Provided data =
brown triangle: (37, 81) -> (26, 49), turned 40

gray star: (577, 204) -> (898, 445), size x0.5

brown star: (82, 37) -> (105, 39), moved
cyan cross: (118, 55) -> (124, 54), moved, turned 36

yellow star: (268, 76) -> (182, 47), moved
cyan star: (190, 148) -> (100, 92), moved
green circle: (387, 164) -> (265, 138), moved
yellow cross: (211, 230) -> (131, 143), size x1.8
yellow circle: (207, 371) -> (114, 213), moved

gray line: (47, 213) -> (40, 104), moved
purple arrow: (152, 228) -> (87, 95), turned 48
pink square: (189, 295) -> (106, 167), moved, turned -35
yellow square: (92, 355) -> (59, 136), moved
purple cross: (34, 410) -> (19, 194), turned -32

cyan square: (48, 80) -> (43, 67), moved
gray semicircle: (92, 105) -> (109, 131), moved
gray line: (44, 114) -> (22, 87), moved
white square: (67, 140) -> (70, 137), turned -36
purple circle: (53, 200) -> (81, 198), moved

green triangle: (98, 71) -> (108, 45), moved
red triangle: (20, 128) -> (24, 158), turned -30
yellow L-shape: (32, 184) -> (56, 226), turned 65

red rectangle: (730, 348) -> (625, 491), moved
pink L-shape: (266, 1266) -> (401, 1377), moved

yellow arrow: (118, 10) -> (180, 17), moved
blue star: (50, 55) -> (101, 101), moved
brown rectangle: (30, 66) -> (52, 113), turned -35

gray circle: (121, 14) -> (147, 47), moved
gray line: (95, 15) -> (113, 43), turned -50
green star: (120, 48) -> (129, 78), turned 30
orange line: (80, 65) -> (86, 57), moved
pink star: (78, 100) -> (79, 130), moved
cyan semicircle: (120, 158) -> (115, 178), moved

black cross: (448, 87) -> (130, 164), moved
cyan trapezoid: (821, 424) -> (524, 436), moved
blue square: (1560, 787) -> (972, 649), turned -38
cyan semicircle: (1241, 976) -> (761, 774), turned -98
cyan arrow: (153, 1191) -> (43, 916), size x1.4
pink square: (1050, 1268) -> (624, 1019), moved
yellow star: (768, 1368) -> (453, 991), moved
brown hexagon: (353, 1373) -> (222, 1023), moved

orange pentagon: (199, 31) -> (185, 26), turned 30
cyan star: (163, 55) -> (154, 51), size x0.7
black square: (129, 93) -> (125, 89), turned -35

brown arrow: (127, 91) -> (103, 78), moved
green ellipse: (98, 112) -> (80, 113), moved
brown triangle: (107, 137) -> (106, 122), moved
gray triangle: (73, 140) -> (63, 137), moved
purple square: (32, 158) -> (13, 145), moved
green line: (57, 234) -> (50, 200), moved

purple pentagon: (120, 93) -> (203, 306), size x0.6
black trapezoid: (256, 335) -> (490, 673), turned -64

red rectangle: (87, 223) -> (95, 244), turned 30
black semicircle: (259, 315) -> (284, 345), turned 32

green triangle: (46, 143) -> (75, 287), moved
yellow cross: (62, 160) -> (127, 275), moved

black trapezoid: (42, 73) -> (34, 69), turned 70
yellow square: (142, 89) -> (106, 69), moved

Task instructions = Starting at the top, retype every line of the material above exactly.

Your solution =
brown triangle: (37, 81) -> (26, 49), turned 40

gray star: (577, 204) -> (898, 445), size x0.5

brown star: (82, 37) -> (105, 39), moved
cyan cross: (118, 55) -> (124, 54), moved, turned 36

yellow star: (268, 76) -> (182, 47), moved
cyan star: (190, 148) -> (100, 92), moved
green circle: (387, 164) -> (265, 138), moved
yellow cross: (211, 230) -> (131, 143), size x1.8
yellow circle: (207, 371) -> (114, 213), moved

gray line: (47, 213) -> (40, 104), moved
purple arrow: (152, 228) -> (87, 95), turned 48
pink square: (189, 295) -> (106, 167), moved, turned -35
yellow square: (92, 355) -> (59, 136), moved
purple cross: (34, 410) -> (19, 194), turned -32

cyan square: (48, 80) -> (43, 67), moved
gray semicircle: (92, 105) -> (109, 131), moved
gray line: (44, 114) -> (22, 87), moved
white square: (67, 140) -> (70, 137), turned -36
purple circle: (53, 200) -> (81, 198), moved

green triangle: (98, 71) -> (108, 45), moved
red triangle: (20, 128) -> (24, 158), turned -30
yellow L-shape: (32, 184) -> (56, 226), turned 65

red rectangle: (730, 348) -> (625, 491), moved
pink L-shape: (266, 1266) -> (401, 1377), moved

yellow arrow: (118, 10) -> (180, 17), moved
blue star: (50, 55) -> (101, 101), moved
brown rectangle: (30, 66) -> (52, 113), turned -35

gray circle: (121, 14) -> (147, 47), moved
gray line: (95, 15) -> (113, 43), turned -50
green star: (120, 48) -> (129, 78), turned 30
orange line: (80, 65) -> (86, 57), moved
pink star: (78, 100) -> (79, 130), moved
cyan semicircle: (120, 158) -> (115, 178), moved

black cross: (448, 87) -> (130, 164), moved
cyan trapezoid: (821, 424) -> (524, 436), moved
blue square: (1560, 787) -> (972, 649), turned -38
cyan semicircle: (1241, 976) -> (761, 774), turned -98
cyan arrow: (153, 1191) -> (43, 916), size x1.4
pink square: (1050, 1268) -> (624, 1019), moved
yellow star: (768, 1368) -> (453, 991), moved
brown hexagon: (353, 1373) -> (222, 1023), moved

orange pentagon: (199, 31) -> (185, 26), turned 30
cyan star: (163, 55) -> (154, 51), size x0.7
black square: (129, 93) -> (125, 89), turned -35

brown arrow: (127, 91) -> (103, 78), moved
green ellipse: (98, 112) -> (80, 113), moved
brown triangle: (107, 137) -> (106, 122), moved
gray triangle: (73, 140) -> (63, 137), moved
purple square: (32, 158) -> (13, 145), moved
green line: (57, 234) -> (50, 200), moved

purple pentagon: (120, 93) -> (203, 306), size x0.6
black trapezoid: (256, 335) -> (490, 673), turned -64

red rectangle: (87, 223) -> (95, 244), turned 30
black semicircle: (259, 315) -> (284, 345), turned 32

green triangle: (46, 143) -> (75, 287), moved
yellow cross: (62, 160) -> (127, 275), moved

black trapezoid: (42, 73) -> (34, 69), turned 70
yellow square: (142, 89) -> (106, 69), moved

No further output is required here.